### Problem requirements
In the records below, find each line containing the word "plate" and copy it.

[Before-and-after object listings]
========

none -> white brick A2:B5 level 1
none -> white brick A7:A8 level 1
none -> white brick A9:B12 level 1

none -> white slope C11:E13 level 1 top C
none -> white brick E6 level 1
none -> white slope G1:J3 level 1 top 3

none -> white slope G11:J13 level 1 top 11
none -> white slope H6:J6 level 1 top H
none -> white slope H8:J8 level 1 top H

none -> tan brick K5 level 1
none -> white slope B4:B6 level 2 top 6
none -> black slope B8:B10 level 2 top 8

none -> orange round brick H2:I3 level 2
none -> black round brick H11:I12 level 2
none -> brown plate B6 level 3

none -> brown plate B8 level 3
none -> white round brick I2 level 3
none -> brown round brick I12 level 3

========

### Reply to the exercise
none -> brown plate B6 level 3
none -> brown plate B8 level 3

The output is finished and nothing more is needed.